WHAT IS ASKED: Update the data from its first line through the line that contains "13: (41, 74)", replacing "top-left" with "upper-left" and leaving everything else unchanged.

INPUT RECORDS:
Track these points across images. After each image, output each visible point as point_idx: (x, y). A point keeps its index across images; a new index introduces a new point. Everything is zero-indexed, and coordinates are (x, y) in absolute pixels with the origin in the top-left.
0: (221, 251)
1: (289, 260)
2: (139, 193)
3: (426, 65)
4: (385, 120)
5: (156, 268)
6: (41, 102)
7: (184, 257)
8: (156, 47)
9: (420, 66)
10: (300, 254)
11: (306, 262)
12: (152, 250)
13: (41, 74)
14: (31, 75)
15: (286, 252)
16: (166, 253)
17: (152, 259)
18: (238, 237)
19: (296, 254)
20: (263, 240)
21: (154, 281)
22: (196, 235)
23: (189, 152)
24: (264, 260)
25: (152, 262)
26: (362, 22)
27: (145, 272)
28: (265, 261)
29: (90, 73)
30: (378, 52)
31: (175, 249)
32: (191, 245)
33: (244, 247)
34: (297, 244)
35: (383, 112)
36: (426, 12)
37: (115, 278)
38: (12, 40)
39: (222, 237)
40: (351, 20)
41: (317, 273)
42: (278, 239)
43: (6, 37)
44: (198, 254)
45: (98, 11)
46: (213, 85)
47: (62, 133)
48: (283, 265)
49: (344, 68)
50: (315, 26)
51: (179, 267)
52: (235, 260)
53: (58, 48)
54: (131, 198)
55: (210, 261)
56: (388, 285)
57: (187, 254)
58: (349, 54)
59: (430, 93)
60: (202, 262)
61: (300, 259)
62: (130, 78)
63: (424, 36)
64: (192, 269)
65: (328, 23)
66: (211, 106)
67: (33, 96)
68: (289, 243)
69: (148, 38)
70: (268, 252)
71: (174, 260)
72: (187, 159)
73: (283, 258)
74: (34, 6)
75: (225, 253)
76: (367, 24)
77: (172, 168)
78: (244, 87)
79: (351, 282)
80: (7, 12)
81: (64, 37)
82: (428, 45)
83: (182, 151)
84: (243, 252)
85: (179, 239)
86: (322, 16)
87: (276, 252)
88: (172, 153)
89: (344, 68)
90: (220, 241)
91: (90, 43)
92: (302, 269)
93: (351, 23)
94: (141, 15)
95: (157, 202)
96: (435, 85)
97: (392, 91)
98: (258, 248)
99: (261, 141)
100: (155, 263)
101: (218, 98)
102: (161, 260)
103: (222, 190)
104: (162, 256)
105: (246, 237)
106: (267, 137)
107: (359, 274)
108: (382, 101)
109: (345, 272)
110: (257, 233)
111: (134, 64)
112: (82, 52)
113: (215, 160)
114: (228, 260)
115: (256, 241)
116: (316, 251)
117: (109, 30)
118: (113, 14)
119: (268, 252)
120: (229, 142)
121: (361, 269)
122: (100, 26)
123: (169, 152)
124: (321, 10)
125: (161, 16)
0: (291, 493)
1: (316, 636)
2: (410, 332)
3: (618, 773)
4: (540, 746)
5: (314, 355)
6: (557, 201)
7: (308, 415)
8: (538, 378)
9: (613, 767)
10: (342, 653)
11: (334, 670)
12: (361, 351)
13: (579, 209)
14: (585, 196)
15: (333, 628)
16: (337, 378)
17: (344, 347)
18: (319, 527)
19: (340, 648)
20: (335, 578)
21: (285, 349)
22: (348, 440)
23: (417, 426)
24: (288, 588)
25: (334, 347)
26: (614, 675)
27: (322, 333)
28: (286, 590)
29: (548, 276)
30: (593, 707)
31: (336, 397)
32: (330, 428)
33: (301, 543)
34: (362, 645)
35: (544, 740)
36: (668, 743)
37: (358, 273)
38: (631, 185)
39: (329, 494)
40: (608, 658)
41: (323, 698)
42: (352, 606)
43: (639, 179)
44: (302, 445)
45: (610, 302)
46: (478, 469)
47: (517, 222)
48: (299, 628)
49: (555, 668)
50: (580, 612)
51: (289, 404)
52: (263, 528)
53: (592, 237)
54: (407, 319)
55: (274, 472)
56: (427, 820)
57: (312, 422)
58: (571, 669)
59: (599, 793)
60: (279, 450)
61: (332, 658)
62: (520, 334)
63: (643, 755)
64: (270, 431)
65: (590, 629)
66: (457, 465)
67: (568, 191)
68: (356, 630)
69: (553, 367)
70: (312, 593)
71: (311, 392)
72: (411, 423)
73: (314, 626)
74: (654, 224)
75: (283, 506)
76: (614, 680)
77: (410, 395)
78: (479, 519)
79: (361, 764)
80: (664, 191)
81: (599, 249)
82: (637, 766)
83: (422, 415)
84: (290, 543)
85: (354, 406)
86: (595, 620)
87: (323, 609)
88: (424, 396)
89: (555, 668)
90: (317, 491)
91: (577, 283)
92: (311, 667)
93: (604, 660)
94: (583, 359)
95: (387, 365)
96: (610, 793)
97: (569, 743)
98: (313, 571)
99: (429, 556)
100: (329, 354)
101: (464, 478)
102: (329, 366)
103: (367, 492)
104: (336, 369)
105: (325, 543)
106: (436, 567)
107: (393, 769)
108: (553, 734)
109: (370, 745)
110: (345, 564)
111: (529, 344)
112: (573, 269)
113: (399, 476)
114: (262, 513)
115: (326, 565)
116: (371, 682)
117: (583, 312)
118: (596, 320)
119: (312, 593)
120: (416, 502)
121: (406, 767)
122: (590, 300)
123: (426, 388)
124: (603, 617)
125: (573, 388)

WRITTEN ANSWER:
Track these points across images. After each image, output each visible point as point_idx: (x, y). A point keeps its index across images; a new index introduces a new point. Everything is zero-indexed, and coordinates are (x, y) in absolute pixels with the origin in the upper-left.
0: (221, 251)
1: (289, 260)
2: (139, 193)
3: (426, 65)
4: (385, 120)
5: (156, 268)
6: (41, 102)
7: (184, 257)
8: (156, 47)
9: (420, 66)
10: (300, 254)
11: (306, 262)
12: (152, 250)
13: (41, 74)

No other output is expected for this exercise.